INPUT DATA:
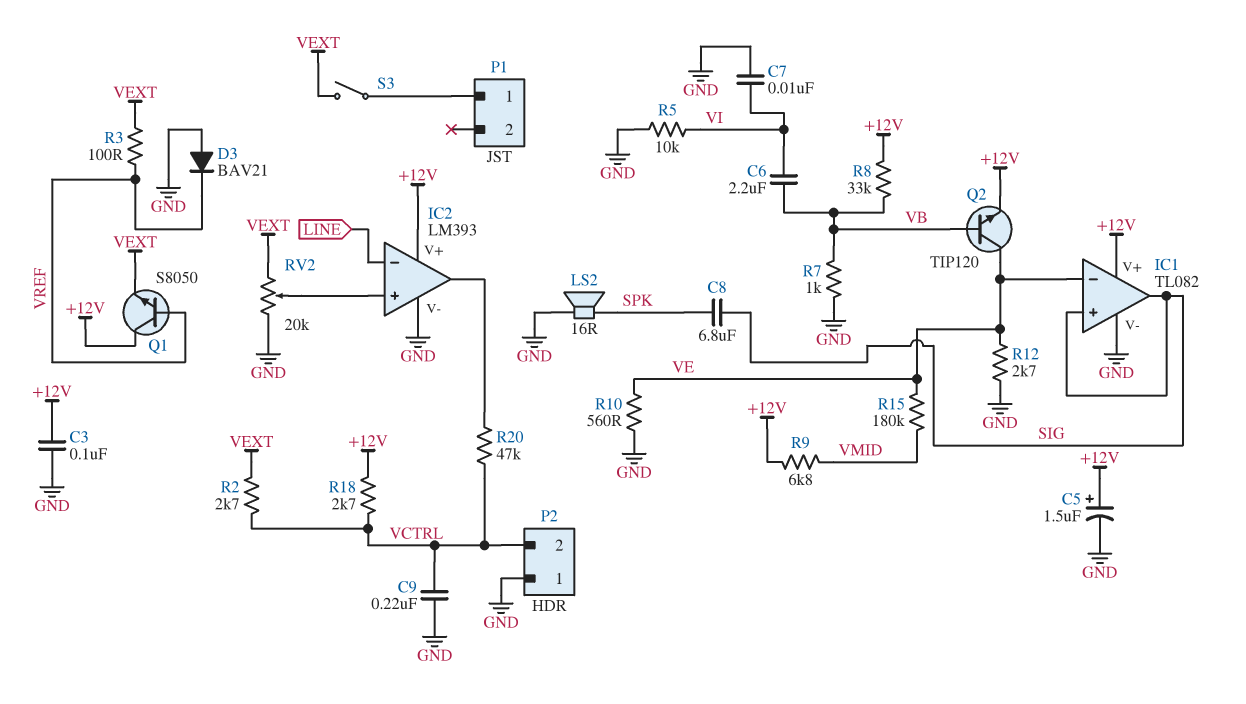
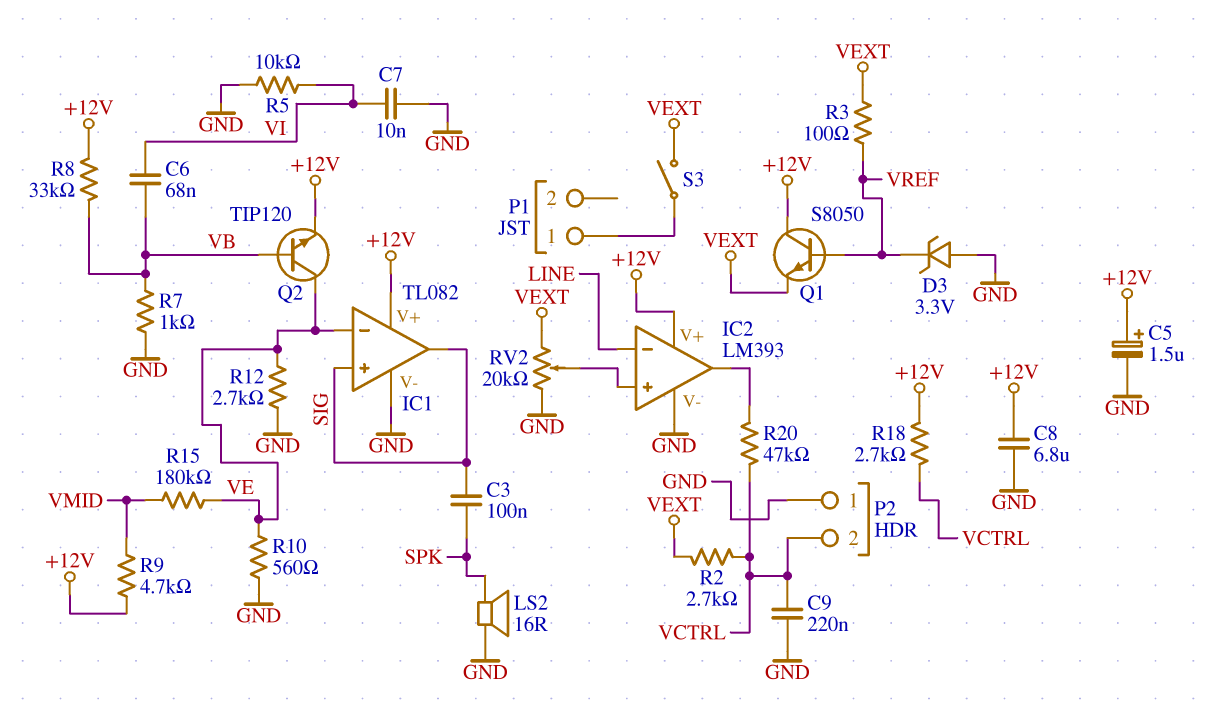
C3: 100nF (+12V, GND) -> 100nF (SIG, SPK)
C6: 2.2uF (VB, VI) -> 68nF (VB, VI)
C8: 6.8uF (SIG, SPK) -> 6.8uF (+12V, GND)
D3: diode BAV21 (A GND, K VREF) -> zener 3.3V (A GND, K VREF)
R9: 6.8k (+12V, VMID) -> 4.7k (+12V, VMID)

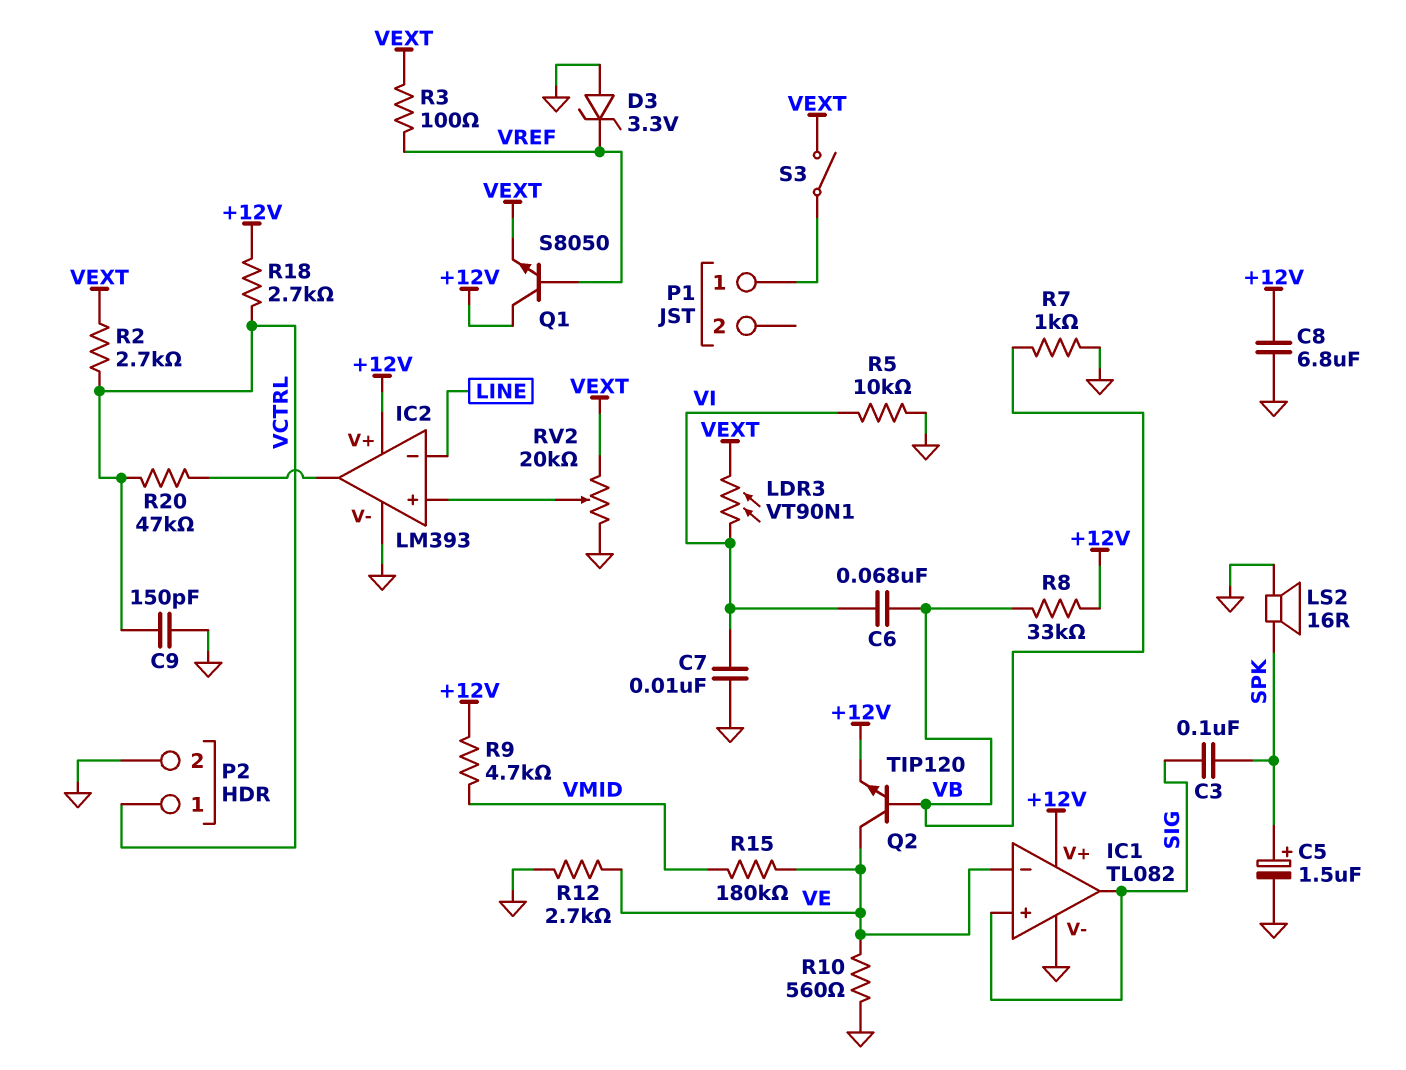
C5: 1.5uF (plus +12V, minus GND) -> 1.5uF (plus SPK, minus GND)
C9: 220nF (GND, VCTRL) -> 150pF (GND, VCTRL)
LDR3: none -> VT90N1 (VEXT, VI)
P2 pin 1: GND -> VCTRL
P2 pin 2: VCTRL -> GND

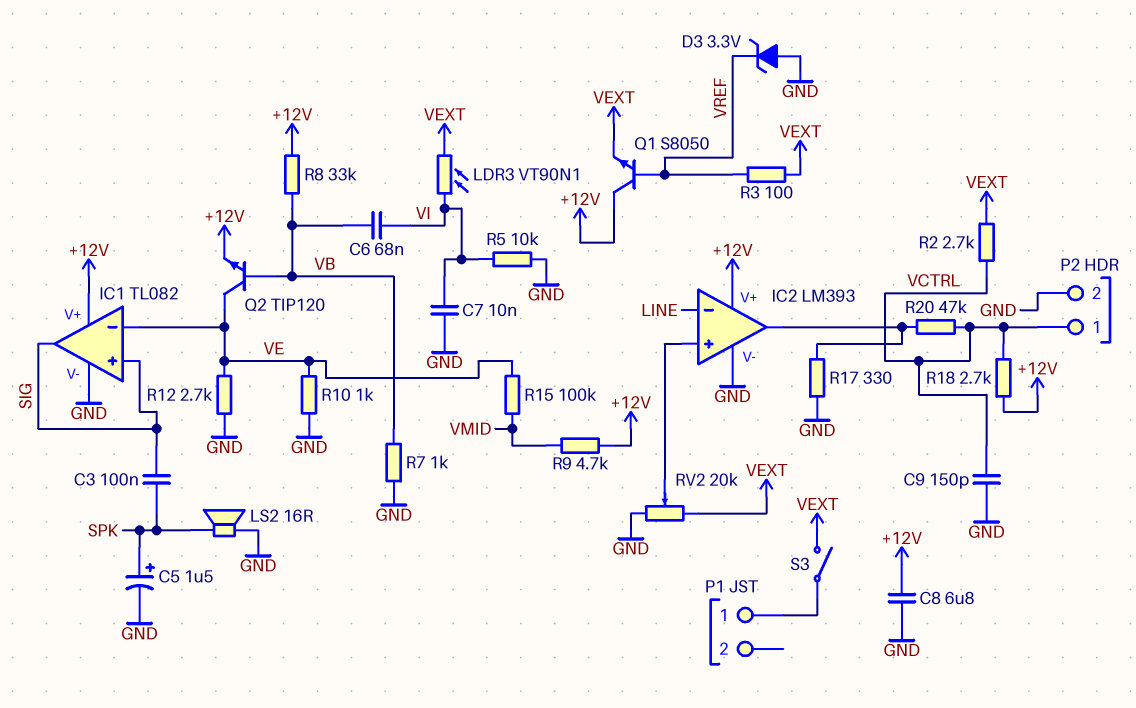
R10: 560 (GND, VE) -> 1k (GND, VE)
R15: 180k (VE, VMID) -> 100k (VE, VMID)
R17: none -> 330 (GND, IC2/out)

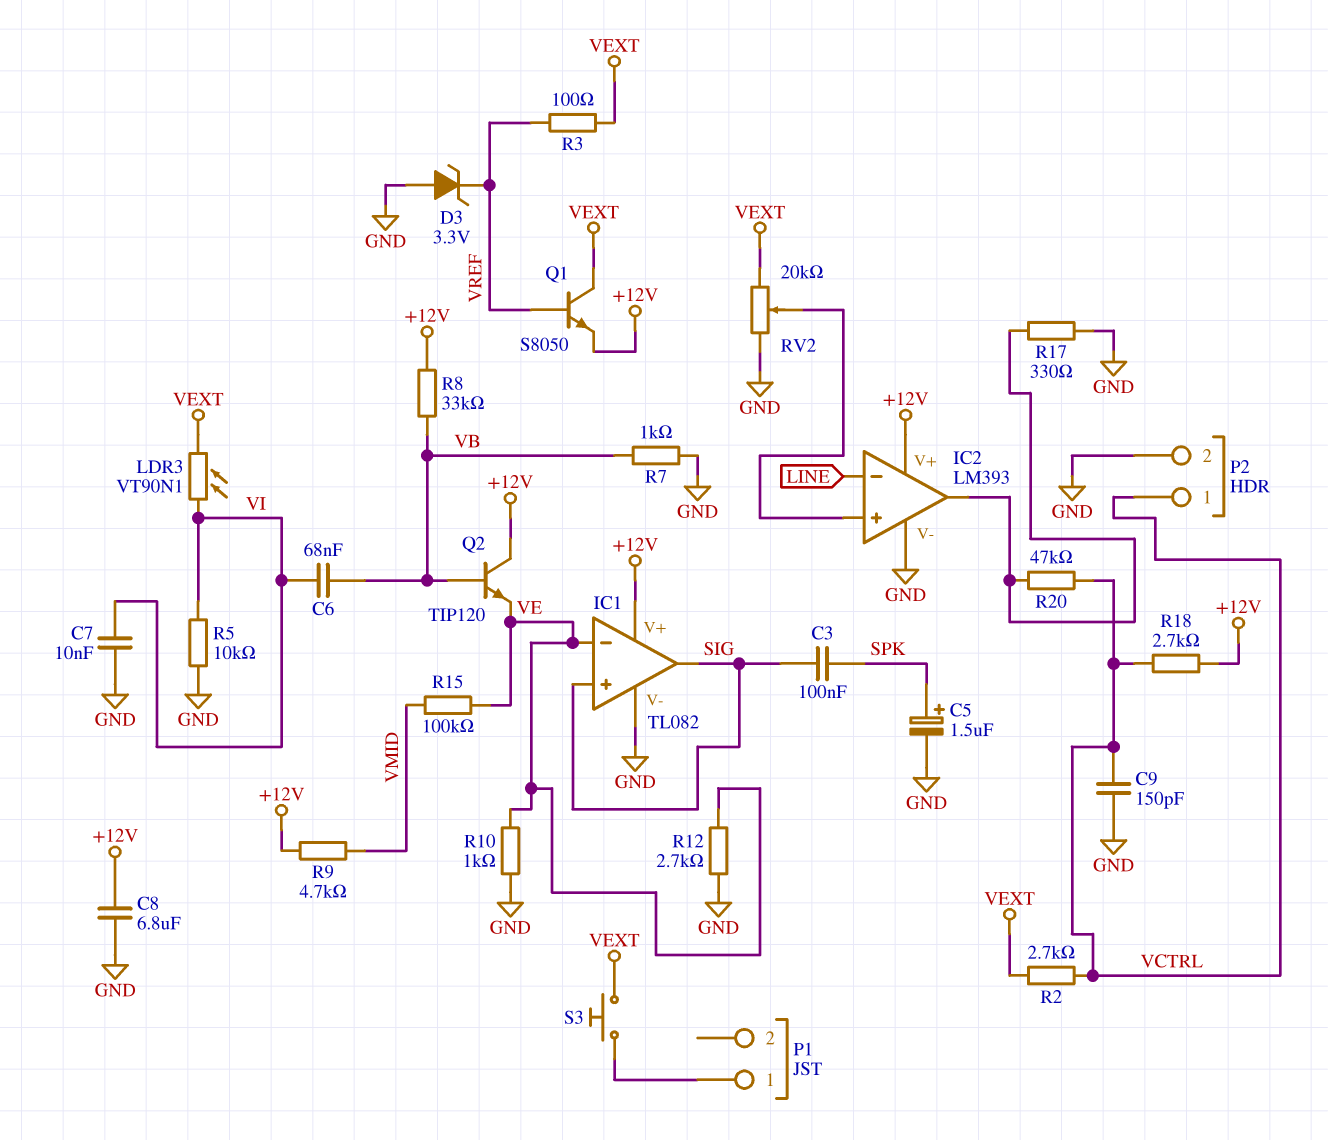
LS2: speaker 16R (GND, SPK) -> none
Q1: NPN S8050 (B VREF, C +12V, E VEXT) -> NPN S8050 (B VREF, C VEXT, E +12V)
Q2: NPN TIP120 (B VB, C VE, E +12V) -> NPN TIP120 (B VB, C +12V, E VE)
S3: switch (P1/1, VEXT) -> button (P1/1, VEXT)

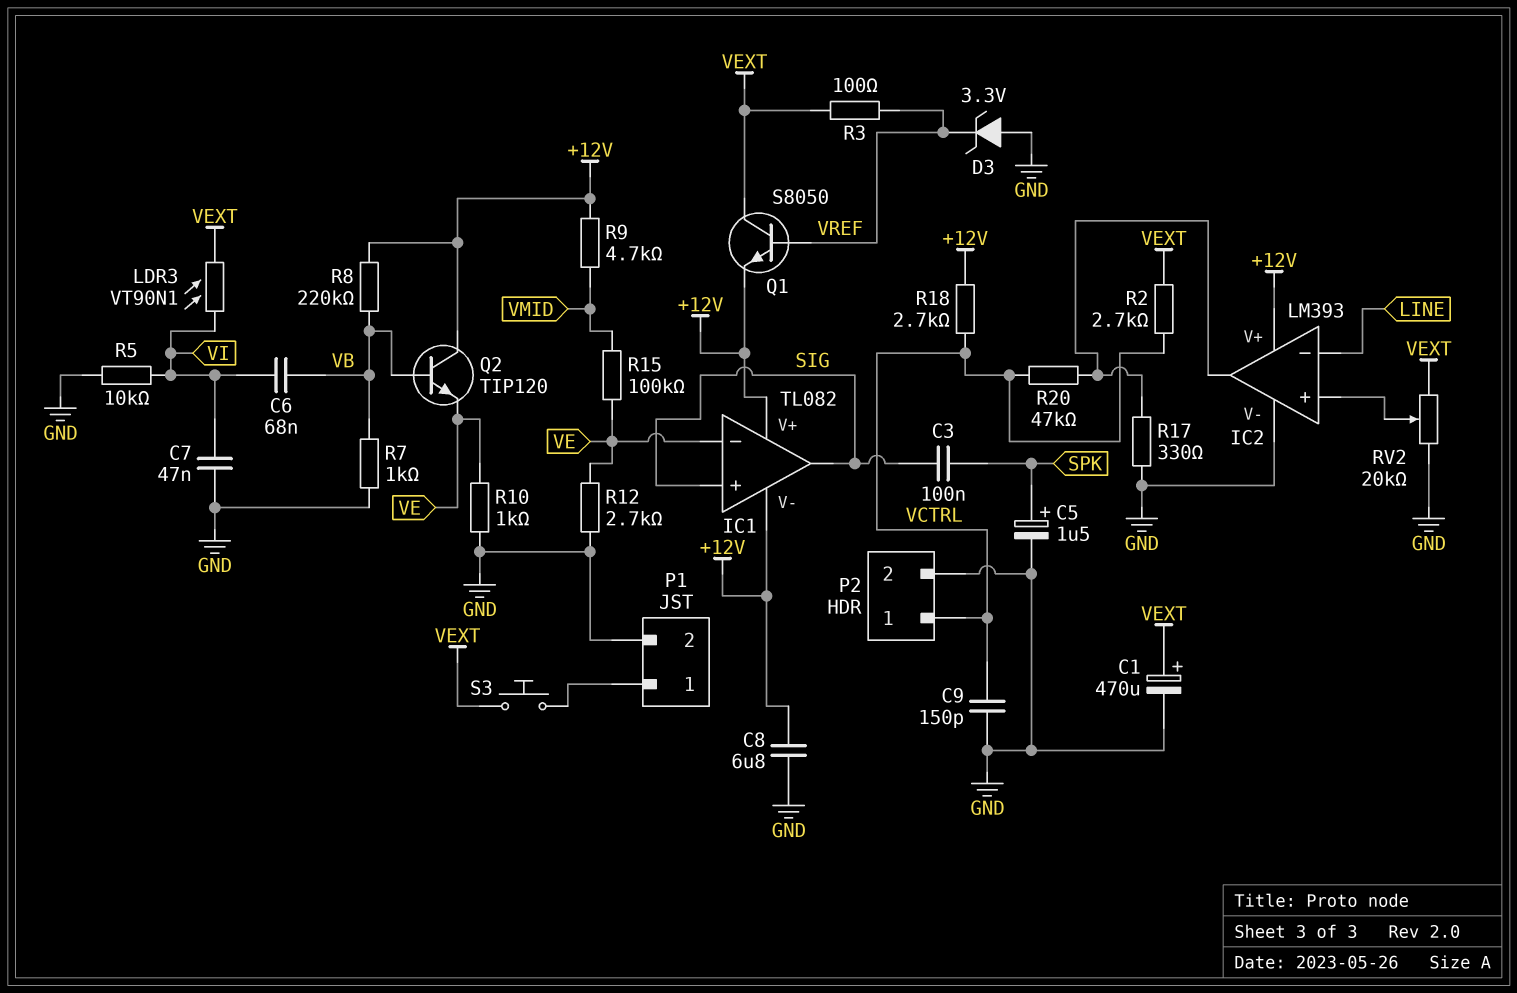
C1: none -> 470uF (plus VEXT, minus GND)
C7: 10nF (GND, VI) -> 47nF (GND, VI)
IC1 pin V-: GND -> +12V
P1 pin 2: none -> GND
R8: 33k (+12V, VB) -> 220k (+12V, VB)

WHAT NEEDS TO BE DONE: All lines from the one containing "C9: 220nF (GND, VCTRL) -> 150pF (GND, VCTRL)" through the final line of the entries above must be restated word for word, pictures excluded.

YOUR SOLUTION:
C9: 220nF (GND, VCTRL) -> 150pF (GND, VCTRL)
LDR3: none -> VT90N1 (VEXT, VI)
P2 pin 1: GND -> VCTRL
P2 pin 2: VCTRL -> GND

R10: 560 (GND, VE) -> 1k (GND, VE)
R15: 180k (VE, VMID) -> 100k (VE, VMID)
R17: none -> 330 (GND, IC2/out)

LS2: speaker 16R (GND, SPK) -> none
Q1: NPN S8050 (B VREF, C +12V, E VEXT) -> NPN S8050 (B VREF, C VEXT, E +12V)
Q2: NPN TIP120 (B VB, C VE, E +12V) -> NPN TIP120 (B VB, C +12V, E VE)
S3: switch (P1/1, VEXT) -> button (P1/1, VEXT)

C1: none -> 470uF (plus VEXT, minus GND)
C7: 10nF (GND, VI) -> 47nF (GND, VI)
IC1 pin V-: GND -> +12V
P1 pin 2: none -> GND
R8: 33k (+12V, VB) -> 220k (+12V, VB)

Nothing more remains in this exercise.